------ DATASET ENTRIES ------

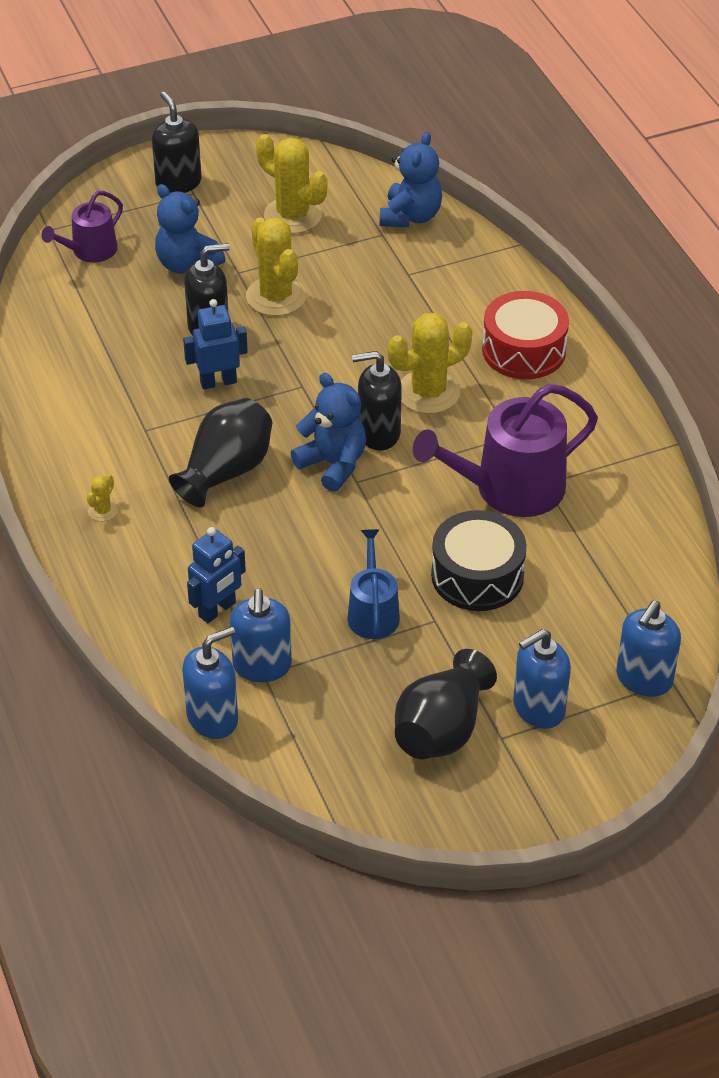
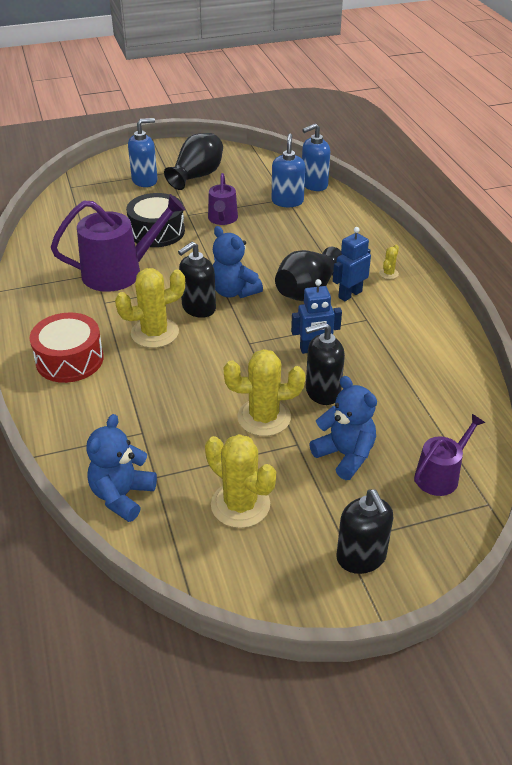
camera: 175 degrees left, 5 degrees down
(217, 610) = (312, 224): blue robot -> blue robot (350, 294)
(276, 296) = (264, 417): yellow cactus -> yellow cactus turned 75 degrees counterclockwise
(373, 612) = (222, 219): blue watering can -> purple watering can
(378, 433) = (198, 308): black soap dispenser -> black soap dispenser turned 135 degrees clockwise
(643, 679) = (84, 188): blue soap dispenser -> none

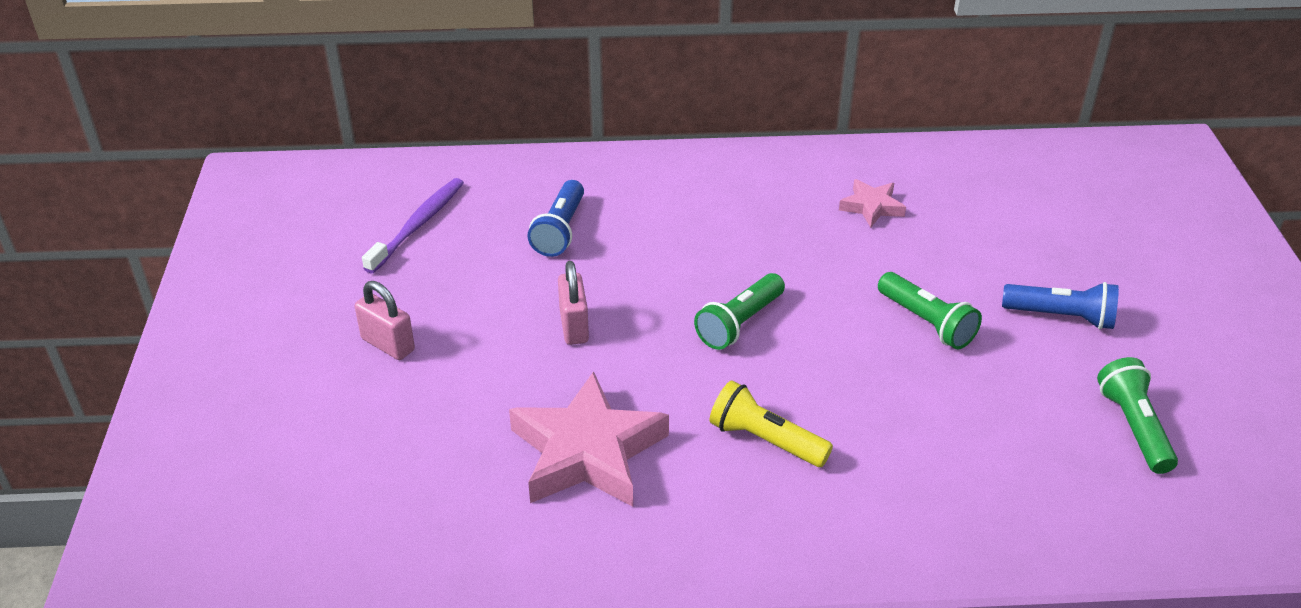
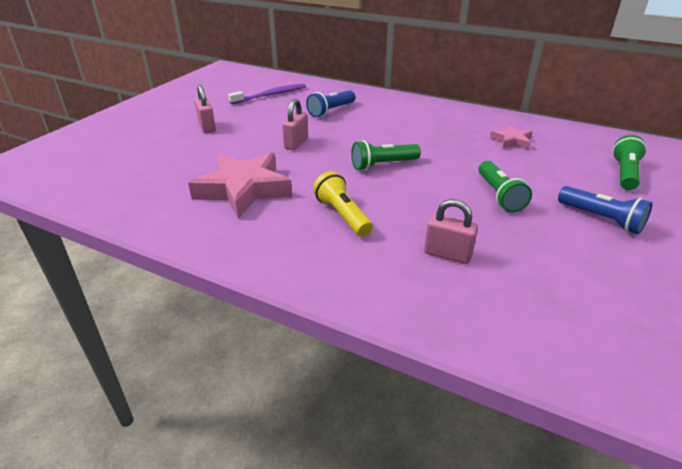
camera: 30 degrees right, 5 degrees down
(937, 448) = (447, 254): none -> pink padlock
(1133, 427) = (613, 293): green flashlight -> green flashlight (624, 173)

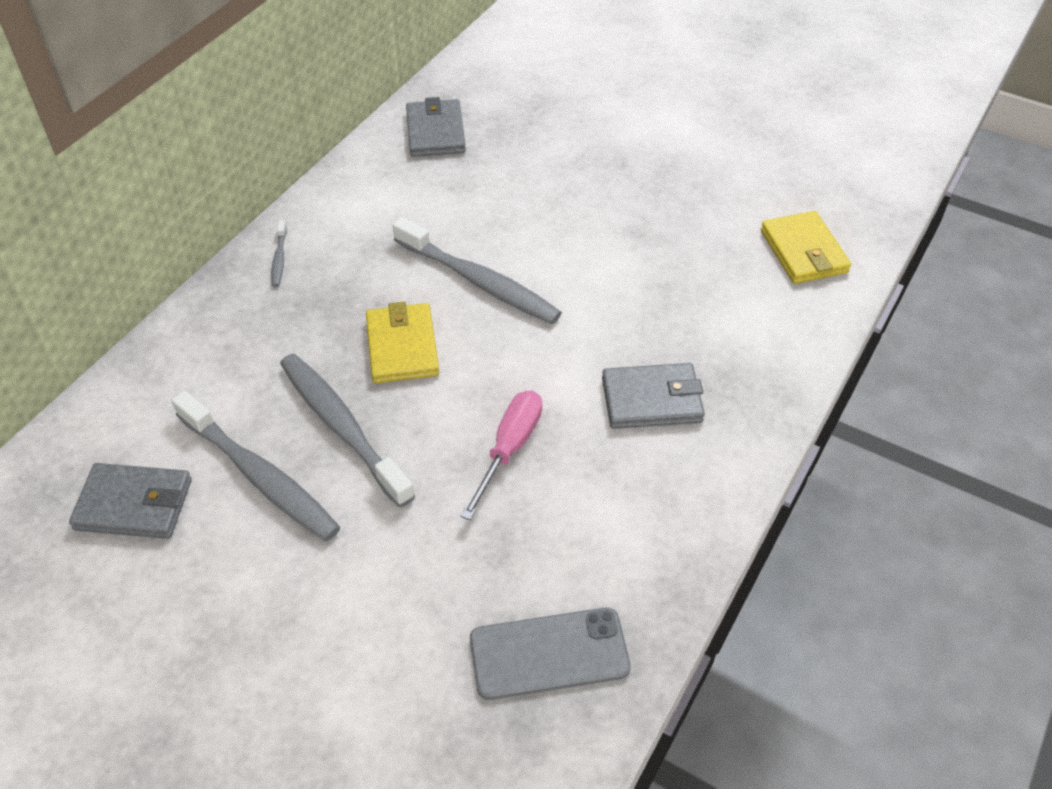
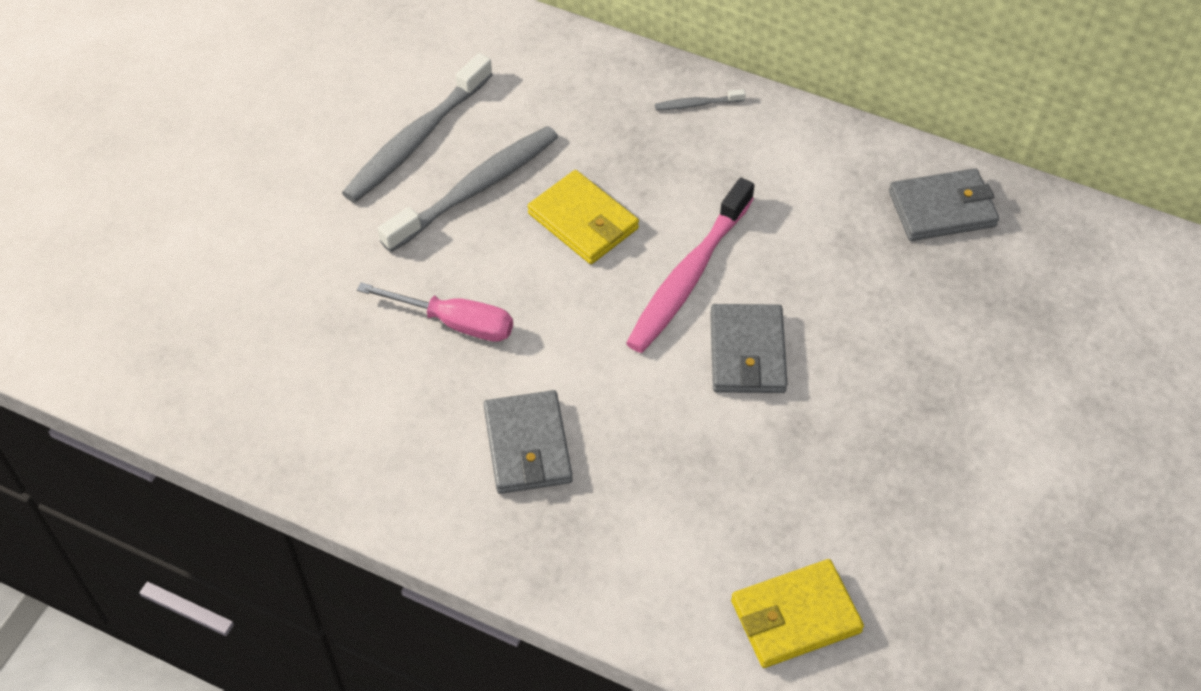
camera: 85 degrees right, 5 degrees up
(134, 504) = (384, 64): grey wallet -> grey wallet (747, 352)
(402, 347) = (583, 221): yellow wallet -> yellow wallet turned 60 degrees clockwise
(479, 281) = (688, 276): grey toothbrush -> pink toothbrush
(549, 653) = (227, 370): grey phone -> none

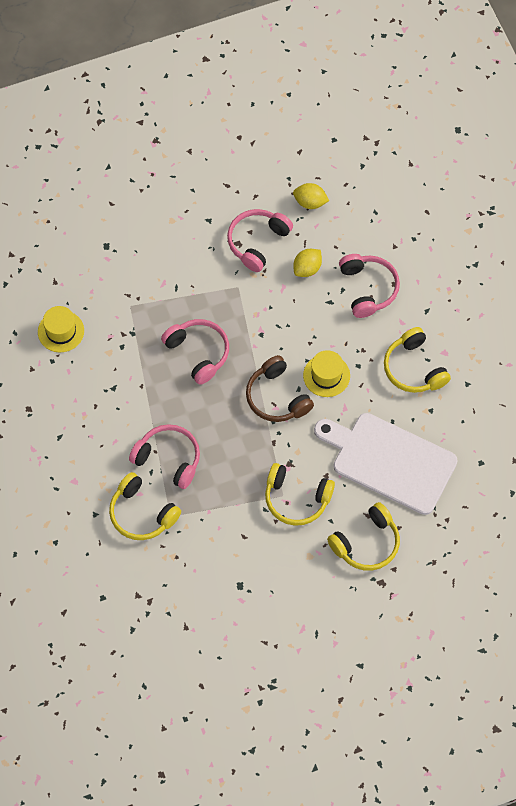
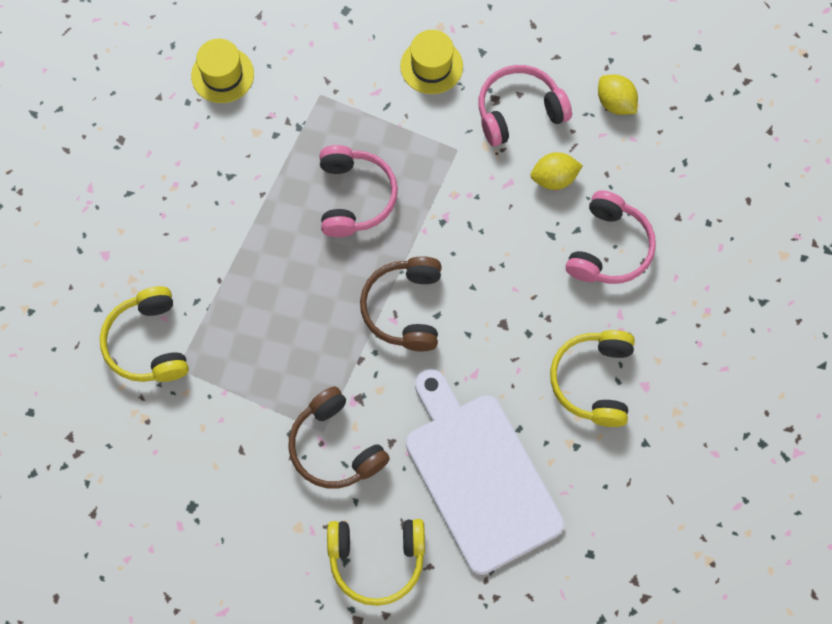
camera: 35 degrees right, 5 degrees up
(168, 459) = (227, 299): pink headphones -> none
(296, 499) = (335, 447): yellow headphones -> brown headphones
(326, 375) = (482, 320): yellow hat -> yellow hat (431, 66)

------

EXERCISE PROMPT: Only the lines from the start of the records through the line containing "(276, 296) = (264, 417): yellow" should be repeated, word for word, with the pictures left out.

FINISHED EXERCISE:
camera: 175 degrees left, 5 degrees down
(217, 610) = (312, 224): blue robot -> blue robot (350, 294)
(276, 296) = (264, 417): yellow cactus -> yellow cactus turned 75 degrees counterclockwise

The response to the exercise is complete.